+++ TASK DATA

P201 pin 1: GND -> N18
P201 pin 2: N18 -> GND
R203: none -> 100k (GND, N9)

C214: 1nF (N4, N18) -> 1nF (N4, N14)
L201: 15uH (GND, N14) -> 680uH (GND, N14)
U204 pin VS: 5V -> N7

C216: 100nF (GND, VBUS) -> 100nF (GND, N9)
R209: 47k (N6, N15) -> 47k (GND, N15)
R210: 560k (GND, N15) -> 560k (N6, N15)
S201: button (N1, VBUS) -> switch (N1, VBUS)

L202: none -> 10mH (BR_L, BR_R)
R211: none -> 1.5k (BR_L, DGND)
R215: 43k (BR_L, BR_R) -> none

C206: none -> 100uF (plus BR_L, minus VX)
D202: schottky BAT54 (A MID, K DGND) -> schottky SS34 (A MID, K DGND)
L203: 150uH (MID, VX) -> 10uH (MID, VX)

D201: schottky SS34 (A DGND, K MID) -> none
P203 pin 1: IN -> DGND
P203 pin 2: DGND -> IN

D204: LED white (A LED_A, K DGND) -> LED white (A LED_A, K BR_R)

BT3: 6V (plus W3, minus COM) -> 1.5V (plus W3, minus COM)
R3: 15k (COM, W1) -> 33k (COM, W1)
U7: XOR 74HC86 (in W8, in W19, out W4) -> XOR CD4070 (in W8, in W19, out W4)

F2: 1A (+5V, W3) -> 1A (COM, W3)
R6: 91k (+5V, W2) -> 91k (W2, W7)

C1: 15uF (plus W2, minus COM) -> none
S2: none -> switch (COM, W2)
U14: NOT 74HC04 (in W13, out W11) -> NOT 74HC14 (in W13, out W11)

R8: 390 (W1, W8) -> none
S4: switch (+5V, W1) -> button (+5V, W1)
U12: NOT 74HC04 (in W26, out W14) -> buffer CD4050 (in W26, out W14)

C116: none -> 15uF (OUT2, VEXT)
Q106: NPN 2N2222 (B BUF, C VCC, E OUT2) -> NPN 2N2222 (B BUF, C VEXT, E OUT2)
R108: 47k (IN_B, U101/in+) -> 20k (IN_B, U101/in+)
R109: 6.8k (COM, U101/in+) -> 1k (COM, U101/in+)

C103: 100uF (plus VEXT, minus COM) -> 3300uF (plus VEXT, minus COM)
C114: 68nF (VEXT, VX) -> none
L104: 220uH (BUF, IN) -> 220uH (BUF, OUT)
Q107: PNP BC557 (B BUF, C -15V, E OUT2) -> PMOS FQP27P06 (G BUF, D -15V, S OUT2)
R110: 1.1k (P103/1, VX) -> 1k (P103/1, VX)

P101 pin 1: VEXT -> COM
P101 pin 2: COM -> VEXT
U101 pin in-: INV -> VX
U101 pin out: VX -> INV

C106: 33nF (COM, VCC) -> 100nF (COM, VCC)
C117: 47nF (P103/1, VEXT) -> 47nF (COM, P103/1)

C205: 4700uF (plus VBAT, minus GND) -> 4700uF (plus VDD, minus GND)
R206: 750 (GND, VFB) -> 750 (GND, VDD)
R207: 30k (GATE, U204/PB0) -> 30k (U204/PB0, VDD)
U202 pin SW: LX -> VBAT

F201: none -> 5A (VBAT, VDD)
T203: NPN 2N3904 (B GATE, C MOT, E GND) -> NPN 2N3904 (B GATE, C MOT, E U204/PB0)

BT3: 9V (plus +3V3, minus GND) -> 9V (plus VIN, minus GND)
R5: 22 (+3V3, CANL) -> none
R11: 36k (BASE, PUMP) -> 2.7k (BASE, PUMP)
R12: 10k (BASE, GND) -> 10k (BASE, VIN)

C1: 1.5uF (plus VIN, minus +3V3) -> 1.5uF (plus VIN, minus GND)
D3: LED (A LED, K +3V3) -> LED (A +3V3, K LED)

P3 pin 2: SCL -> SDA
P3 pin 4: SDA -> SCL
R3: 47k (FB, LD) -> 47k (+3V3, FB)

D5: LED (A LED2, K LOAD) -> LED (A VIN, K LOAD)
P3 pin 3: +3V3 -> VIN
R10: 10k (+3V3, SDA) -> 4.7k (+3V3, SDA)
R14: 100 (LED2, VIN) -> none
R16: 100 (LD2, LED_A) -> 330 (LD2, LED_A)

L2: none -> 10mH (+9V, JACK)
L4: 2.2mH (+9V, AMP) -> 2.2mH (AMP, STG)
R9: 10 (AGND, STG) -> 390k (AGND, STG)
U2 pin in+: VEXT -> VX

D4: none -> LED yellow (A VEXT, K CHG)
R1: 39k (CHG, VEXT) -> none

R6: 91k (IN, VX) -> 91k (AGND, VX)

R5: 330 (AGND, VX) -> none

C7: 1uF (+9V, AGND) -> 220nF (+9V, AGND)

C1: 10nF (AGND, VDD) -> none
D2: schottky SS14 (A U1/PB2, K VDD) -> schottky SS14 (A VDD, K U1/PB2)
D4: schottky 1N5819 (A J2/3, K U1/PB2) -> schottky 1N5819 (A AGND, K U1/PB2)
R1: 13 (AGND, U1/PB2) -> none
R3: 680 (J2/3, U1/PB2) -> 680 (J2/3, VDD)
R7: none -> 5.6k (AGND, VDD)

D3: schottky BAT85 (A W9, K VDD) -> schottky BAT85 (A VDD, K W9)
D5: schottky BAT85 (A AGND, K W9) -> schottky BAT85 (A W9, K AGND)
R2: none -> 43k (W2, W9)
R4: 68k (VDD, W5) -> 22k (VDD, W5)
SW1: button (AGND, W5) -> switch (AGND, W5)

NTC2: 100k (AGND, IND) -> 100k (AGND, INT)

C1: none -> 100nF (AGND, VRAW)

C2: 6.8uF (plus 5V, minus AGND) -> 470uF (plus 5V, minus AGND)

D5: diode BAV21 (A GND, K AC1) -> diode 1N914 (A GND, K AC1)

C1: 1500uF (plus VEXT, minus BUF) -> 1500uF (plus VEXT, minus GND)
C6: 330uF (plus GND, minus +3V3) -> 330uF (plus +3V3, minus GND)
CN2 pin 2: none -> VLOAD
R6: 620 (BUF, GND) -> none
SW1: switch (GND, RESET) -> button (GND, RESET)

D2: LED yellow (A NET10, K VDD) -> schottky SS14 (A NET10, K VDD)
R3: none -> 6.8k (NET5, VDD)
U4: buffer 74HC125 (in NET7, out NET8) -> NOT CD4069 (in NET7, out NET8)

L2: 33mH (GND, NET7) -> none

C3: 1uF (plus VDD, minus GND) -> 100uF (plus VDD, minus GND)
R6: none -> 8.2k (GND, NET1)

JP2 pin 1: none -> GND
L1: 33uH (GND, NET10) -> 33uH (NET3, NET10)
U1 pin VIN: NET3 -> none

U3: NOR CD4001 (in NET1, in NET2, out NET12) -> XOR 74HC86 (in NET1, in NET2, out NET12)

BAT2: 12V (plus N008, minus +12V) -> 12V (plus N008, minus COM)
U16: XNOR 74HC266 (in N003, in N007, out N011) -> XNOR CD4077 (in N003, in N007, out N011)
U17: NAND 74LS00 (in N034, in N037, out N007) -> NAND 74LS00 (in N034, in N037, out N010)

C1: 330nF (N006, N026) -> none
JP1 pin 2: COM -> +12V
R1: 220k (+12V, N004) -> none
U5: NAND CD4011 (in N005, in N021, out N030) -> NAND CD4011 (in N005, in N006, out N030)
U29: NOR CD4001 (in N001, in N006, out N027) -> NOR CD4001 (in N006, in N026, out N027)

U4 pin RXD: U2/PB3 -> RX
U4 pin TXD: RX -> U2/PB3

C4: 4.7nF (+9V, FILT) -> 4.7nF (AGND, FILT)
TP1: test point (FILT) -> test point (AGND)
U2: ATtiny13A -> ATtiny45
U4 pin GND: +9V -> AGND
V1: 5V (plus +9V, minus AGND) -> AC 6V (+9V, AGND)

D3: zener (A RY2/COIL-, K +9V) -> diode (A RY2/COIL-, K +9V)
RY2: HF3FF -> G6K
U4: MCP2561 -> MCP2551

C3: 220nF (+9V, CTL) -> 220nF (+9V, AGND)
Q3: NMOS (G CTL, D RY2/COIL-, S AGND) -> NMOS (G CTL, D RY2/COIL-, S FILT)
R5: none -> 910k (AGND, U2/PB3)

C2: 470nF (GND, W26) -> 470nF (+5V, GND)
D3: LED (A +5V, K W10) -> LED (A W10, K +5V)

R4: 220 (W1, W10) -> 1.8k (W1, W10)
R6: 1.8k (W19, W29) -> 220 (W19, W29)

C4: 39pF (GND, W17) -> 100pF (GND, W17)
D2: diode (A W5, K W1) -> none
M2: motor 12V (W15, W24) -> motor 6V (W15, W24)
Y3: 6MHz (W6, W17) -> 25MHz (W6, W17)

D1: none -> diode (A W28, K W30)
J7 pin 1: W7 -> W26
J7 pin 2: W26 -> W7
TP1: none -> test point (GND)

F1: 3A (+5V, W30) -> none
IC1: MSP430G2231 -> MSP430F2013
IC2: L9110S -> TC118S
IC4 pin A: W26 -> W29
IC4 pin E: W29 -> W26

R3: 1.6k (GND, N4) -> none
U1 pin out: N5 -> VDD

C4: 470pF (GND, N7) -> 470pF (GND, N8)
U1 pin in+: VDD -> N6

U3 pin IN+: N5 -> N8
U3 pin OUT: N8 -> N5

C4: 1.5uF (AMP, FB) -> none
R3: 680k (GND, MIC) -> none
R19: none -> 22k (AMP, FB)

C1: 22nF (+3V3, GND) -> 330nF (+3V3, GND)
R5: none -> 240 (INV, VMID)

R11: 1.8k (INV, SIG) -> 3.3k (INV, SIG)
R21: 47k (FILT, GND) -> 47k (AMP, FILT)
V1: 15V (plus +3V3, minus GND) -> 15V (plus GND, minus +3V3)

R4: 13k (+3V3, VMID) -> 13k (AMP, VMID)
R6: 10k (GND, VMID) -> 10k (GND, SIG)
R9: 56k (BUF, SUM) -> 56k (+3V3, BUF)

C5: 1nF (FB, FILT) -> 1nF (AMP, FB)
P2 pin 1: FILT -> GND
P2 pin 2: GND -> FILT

++++++

• **WORK REQUEST**
Within the material above, transcribe exactly the lines that run from the line holding "R14: 100 (LED2, VIN) -> none" through the line holding "R6: 91k (IN, VX) -> 91k (AGND, VX)".

• **RESULT BELOW**
R14: 100 (LED2, VIN) -> none
R16: 100 (LD2, LED_A) -> 330 (LD2, LED_A)

L2: none -> 10mH (+9V, JACK)
L4: 2.2mH (+9V, AMP) -> 2.2mH (AMP, STG)
R9: 10 (AGND, STG) -> 390k (AGND, STG)
U2 pin in+: VEXT -> VX

D4: none -> LED yellow (A VEXT, K CHG)
R1: 39k (CHG, VEXT) -> none

R6: 91k (IN, VX) -> 91k (AGND, VX)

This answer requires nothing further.